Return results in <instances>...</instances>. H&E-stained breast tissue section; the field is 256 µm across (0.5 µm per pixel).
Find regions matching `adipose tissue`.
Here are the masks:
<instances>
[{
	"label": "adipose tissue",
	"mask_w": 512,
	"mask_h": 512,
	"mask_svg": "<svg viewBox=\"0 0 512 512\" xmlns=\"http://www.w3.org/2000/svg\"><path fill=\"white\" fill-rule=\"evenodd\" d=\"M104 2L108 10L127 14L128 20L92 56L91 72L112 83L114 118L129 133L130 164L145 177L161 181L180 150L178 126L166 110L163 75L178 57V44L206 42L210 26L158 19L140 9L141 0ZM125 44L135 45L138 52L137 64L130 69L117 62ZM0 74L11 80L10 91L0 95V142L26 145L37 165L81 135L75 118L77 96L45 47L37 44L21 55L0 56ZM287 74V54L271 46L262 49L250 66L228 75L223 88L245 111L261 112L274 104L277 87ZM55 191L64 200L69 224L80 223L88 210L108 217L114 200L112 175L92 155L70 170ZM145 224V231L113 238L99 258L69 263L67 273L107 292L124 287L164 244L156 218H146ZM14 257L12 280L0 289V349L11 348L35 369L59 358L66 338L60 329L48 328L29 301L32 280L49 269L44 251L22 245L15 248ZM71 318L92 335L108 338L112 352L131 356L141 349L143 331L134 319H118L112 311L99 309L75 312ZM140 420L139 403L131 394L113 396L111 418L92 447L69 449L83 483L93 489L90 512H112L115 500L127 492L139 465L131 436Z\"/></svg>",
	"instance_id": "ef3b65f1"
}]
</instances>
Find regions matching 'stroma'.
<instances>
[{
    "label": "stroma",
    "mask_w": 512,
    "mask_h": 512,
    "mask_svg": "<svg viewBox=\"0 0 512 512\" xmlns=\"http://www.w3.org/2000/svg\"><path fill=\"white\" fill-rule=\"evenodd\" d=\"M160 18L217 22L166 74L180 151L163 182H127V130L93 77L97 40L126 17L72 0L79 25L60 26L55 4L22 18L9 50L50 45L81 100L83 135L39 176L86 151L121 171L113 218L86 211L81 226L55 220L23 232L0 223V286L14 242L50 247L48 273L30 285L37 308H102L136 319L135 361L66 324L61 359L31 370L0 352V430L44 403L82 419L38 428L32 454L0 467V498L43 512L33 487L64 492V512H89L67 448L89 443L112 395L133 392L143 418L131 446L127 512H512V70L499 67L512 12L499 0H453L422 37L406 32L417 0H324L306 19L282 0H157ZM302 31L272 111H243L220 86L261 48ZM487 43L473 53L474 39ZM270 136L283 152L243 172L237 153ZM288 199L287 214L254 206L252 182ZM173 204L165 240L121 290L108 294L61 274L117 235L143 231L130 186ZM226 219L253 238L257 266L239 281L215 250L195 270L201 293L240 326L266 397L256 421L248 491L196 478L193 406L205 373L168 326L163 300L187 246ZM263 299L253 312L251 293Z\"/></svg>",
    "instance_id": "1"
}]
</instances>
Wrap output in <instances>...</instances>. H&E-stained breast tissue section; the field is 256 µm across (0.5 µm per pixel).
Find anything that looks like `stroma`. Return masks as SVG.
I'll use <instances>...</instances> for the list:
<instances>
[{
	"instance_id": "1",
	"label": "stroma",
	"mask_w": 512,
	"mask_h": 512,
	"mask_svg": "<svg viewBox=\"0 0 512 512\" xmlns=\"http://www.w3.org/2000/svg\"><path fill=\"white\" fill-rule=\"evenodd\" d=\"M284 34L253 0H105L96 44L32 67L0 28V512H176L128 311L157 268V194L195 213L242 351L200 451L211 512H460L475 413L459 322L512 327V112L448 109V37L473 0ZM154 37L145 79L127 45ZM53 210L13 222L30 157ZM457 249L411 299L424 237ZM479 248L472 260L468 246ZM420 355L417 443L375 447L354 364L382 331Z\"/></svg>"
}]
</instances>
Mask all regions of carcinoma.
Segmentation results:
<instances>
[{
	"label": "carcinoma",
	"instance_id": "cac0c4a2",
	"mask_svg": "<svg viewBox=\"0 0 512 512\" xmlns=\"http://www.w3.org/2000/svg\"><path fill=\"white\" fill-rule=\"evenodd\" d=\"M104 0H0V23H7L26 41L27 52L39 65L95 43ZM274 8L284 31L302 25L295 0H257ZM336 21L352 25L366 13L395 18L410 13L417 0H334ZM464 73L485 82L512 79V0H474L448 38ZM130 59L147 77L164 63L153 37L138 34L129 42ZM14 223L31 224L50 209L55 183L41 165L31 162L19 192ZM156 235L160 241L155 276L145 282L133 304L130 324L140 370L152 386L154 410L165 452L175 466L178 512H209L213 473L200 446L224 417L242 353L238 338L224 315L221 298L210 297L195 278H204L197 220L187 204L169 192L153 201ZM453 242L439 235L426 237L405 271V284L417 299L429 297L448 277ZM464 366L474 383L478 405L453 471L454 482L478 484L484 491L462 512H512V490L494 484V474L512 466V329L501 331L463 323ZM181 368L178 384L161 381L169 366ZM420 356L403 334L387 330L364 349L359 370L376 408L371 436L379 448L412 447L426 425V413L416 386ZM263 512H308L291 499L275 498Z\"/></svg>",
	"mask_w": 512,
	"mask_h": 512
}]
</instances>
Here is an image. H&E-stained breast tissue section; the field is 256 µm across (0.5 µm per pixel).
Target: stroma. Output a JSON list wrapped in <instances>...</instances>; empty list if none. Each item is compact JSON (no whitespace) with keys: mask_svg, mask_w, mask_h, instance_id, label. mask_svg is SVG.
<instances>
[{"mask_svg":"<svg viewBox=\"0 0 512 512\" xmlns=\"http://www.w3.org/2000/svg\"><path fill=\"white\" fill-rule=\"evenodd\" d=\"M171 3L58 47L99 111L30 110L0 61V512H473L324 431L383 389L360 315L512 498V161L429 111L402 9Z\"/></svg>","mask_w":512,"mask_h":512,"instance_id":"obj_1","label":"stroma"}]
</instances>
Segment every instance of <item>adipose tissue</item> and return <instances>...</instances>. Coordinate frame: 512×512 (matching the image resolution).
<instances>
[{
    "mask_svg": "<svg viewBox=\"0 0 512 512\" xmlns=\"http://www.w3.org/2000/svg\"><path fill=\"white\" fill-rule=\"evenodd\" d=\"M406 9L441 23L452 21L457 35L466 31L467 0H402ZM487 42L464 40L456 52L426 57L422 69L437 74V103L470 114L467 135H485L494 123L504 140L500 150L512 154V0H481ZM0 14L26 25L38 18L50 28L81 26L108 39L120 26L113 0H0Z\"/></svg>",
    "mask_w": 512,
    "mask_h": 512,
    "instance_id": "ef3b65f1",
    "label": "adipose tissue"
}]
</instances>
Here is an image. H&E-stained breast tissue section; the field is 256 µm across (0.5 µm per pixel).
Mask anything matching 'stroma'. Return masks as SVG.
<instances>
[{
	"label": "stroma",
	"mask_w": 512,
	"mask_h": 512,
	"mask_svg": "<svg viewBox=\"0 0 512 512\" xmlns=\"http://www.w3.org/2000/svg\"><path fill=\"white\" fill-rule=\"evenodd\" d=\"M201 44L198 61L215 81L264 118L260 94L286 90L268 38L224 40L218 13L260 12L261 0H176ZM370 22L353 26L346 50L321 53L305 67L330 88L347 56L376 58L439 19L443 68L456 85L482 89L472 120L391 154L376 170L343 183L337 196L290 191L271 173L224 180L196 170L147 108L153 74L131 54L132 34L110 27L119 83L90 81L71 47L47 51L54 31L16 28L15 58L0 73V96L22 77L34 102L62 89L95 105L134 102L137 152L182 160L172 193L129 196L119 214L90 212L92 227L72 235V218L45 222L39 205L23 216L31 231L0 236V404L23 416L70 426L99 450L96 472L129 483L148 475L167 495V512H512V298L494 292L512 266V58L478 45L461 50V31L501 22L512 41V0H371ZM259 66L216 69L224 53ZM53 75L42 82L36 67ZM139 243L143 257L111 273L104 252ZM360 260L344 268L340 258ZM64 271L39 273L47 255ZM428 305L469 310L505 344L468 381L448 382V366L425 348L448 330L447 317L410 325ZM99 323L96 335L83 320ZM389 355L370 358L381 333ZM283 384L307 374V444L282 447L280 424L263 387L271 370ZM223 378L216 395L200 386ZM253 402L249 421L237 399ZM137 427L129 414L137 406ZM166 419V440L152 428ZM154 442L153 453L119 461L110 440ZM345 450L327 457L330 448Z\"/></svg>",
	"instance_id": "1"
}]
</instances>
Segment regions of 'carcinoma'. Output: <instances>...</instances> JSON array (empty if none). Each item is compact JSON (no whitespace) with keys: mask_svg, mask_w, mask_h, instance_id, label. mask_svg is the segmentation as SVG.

---*---

• **What to do**
Look through the data and gather every line with the string "across" in it.

• **Full solution**
Return results in <instances>...</instances>. H&E-stained breast tissue section; the field is 256 µm across (0.5 µm per pixel).
Wrap output in <instances>...</instances>. H&E-stained breast tissue section; the field is 256 µm across (0.5 µm per pixel).
Here is an image. H&E-stained breast tissue section; the field is 256 µm across (0.5 µm per pixel).
Here is an image. H&E-stained breast tissue section; the field is 256 µm across (0.5 µm per pixel).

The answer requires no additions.